• _WHAT TO PRODUCE_
Express everything from the line containing "Determine the [X, Y]" down to the line containing "uncluttered" as a JSON list of strings, one per line, with blank lines omitted. Leave the pictures out of the answer.

• _RAW RECORDS_
▼▼▼
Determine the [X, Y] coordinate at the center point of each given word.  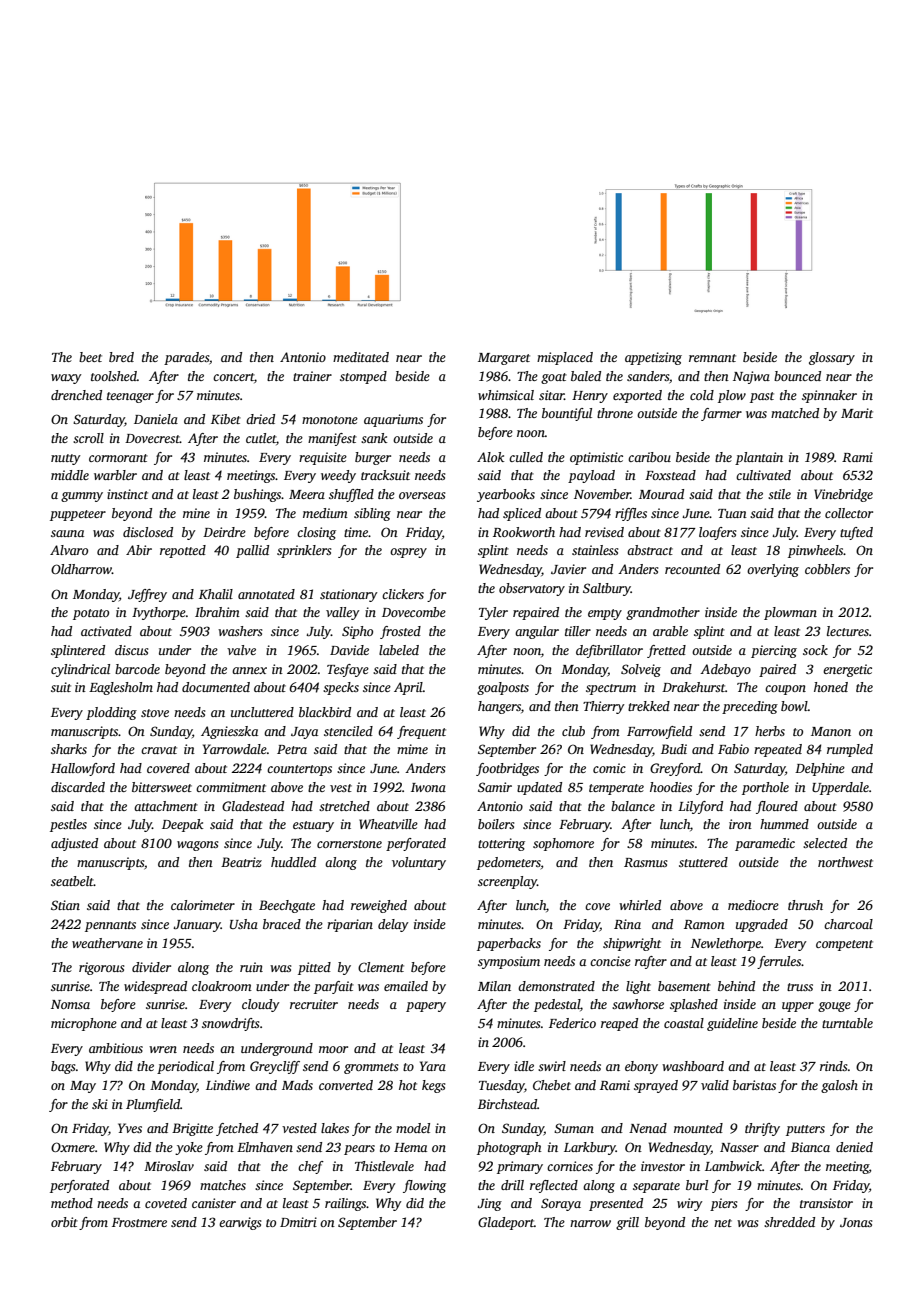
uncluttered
▲▲▲
▼▼▼
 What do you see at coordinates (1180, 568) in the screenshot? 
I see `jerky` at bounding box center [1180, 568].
▲▲▲
▼▼▼
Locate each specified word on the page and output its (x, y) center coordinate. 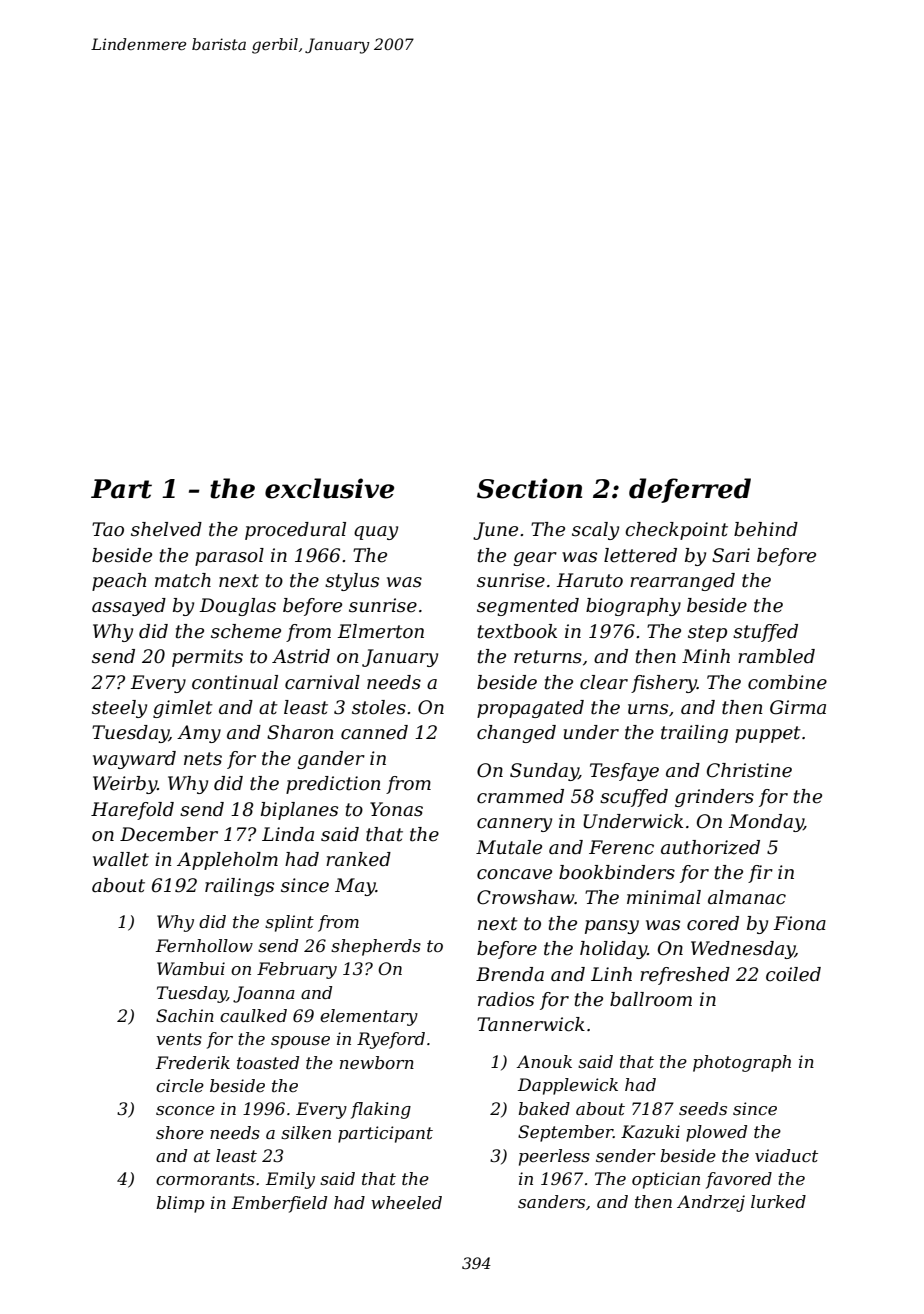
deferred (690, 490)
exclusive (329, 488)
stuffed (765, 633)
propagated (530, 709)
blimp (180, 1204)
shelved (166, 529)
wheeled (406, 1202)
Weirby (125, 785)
▲▲▲
• _SOLUTION FOR THIS TASK_
[
  "Determine the [X, Y] coordinate at the center point of each given word.  ",
  "uncluttered"
]